▶ _Task to carry out_
Every single record needs to be restated word for word.

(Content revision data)
· · · · ·

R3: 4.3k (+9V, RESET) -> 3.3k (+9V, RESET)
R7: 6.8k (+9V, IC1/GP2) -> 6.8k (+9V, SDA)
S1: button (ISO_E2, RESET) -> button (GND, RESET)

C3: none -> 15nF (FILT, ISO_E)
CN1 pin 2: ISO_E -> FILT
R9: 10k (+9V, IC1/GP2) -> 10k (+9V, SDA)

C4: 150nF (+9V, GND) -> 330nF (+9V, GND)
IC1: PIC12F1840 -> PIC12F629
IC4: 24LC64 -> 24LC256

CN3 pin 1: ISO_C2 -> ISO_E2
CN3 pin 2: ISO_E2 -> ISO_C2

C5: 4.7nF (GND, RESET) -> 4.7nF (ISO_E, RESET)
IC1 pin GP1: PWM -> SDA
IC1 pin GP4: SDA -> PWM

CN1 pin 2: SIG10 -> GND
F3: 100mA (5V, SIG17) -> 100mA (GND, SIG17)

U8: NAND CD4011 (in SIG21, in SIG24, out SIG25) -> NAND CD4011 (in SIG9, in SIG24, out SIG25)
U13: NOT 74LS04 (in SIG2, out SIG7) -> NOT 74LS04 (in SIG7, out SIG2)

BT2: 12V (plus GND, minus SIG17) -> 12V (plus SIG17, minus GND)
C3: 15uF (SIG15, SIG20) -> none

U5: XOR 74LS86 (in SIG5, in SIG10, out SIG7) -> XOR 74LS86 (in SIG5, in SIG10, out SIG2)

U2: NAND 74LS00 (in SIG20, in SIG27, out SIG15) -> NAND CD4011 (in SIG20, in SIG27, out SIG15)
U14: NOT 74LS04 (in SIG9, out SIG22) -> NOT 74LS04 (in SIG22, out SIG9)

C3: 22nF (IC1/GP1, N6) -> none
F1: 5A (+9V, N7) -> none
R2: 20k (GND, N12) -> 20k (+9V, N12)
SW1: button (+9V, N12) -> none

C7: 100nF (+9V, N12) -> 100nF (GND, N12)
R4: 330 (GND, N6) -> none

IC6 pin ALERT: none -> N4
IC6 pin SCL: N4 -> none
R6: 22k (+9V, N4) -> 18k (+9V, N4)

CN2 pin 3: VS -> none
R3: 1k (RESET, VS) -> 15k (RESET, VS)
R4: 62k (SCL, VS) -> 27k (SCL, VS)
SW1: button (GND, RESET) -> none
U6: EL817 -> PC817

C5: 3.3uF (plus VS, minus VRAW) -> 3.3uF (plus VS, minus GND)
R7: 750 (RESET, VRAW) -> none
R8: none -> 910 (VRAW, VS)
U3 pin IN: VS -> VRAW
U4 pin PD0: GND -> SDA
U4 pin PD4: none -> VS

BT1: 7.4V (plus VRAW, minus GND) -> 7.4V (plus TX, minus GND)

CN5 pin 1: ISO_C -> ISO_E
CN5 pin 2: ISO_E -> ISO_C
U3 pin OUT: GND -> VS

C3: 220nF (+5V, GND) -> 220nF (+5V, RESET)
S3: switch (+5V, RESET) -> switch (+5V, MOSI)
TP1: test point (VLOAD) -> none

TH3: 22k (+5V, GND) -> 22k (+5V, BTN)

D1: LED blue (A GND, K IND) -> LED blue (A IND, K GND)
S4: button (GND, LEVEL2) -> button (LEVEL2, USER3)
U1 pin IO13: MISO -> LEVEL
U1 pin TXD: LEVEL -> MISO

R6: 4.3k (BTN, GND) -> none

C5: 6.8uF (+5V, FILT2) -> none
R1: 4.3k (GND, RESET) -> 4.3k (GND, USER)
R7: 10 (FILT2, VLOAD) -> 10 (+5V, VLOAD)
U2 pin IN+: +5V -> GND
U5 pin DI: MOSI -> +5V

· · · · ·

▶ _Answer space_
R3: 4.3k (+9V, RESET) -> 3.3k (+9V, RESET)
R7: 6.8k (+9V, IC1/GP2) -> 6.8k (+9V, SDA)
S1: button (ISO_E2, RESET) -> button (GND, RESET)

C3: none -> 15nF (FILT, ISO_E)
CN1 pin 2: ISO_E -> FILT
R9: 10k (+9V, IC1/GP2) -> 10k (+9V, SDA)

C4: 150nF (+9V, GND) -> 330nF (+9V, GND)
IC1: PIC12F1840 -> PIC12F629
IC4: 24LC64 -> 24LC256

CN3 pin 1: ISO_C2 -> ISO_E2
CN3 pin 2: ISO_E2 -> ISO_C2

C5: 4.7nF (GND, RESET) -> 4.7nF (ISO_E, RESET)
IC1 pin GP1: PWM -> SDA
IC1 pin GP4: SDA -> PWM

CN1 pin 2: SIG10 -> GND
F3: 100mA (5V, SIG17) -> 100mA (GND, SIG17)

U8: NAND CD4011 (in SIG21, in SIG24, out SIG25) -> NAND CD4011 (in SIG9, in SIG24, out SIG25)
U13: NOT 74LS04 (in SIG2, out SIG7) -> NOT 74LS04 (in SIG7, out SIG2)

BT2: 12V (plus GND, minus SIG17) -> 12V (plus SIG17, minus GND)
C3: 15uF (SIG15, SIG20) -> none

U5: XOR 74LS86 (in SIG5, in SIG10, out SIG7) -> XOR 74LS86 (in SIG5, in SIG10, out SIG2)

U2: NAND 74LS00 (in SIG20, in SIG27, out SIG15) -> NAND CD4011 (in SIG20, in SIG27, out SIG15)
U14: NOT 74LS04 (in SIG9, out SIG22) -> NOT 74LS04 (in SIG22, out SIG9)

C3: 22nF (IC1/GP1, N6) -> none
F1: 5A (+9V, N7) -> none
R2: 20k (GND, N12) -> 20k (+9V, N12)
SW1: button (+9V, N12) -> none

C7: 100nF (+9V, N12) -> 100nF (GND, N12)
R4: 330 (GND, N6) -> none

IC6 pin ALERT: none -> N4
IC6 pin SCL: N4 -> none
R6: 22k (+9V, N4) -> 18k (+9V, N4)

CN2 pin 3: VS -> none
R3: 1k (RESET, VS) -> 15k (RESET, VS)
R4: 62k (SCL, VS) -> 27k (SCL, VS)
SW1: button (GND, RESET) -> none
U6: EL817 -> PC817

C5: 3.3uF (plus VS, minus VRAW) -> 3.3uF (plus VS, minus GND)
R7: 750 (RESET, VRAW) -> none
R8: none -> 910 (VRAW, VS)
U3 pin IN: VS -> VRAW
U4 pin PD0: GND -> SDA
U4 pin PD4: none -> VS

BT1: 7.4V (plus VRAW, minus GND) -> 7.4V (plus TX, minus GND)

CN5 pin 1: ISO_C -> ISO_E
CN5 pin 2: ISO_E -> ISO_C
U3 pin OUT: GND -> VS

C3: 220nF (+5V, GND) -> 220nF (+5V, RESET)
S3: switch (+5V, RESET) -> switch (+5V, MOSI)
TP1: test point (VLOAD) -> none

TH3: 22k (+5V, GND) -> 22k (+5V, BTN)

D1: LED blue (A GND, K IND) -> LED blue (A IND, K GND)
S4: button (GND, LEVEL2) -> button (LEVEL2, USER3)
U1 pin IO13: MISO -> LEVEL
U1 pin TXD: LEVEL -> MISO

R6: 4.3k (BTN, GND) -> none

C5: 6.8uF (+5V, FILT2) -> none
R1: 4.3k (GND, RESET) -> 4.3k (GND, USER)
R7: 10 (FILT2, VLOAD) -> 10 (+5V, VLOAD)
U2 pin IN+: +5V -> GND
U5 pin DI: MOSI -> +5V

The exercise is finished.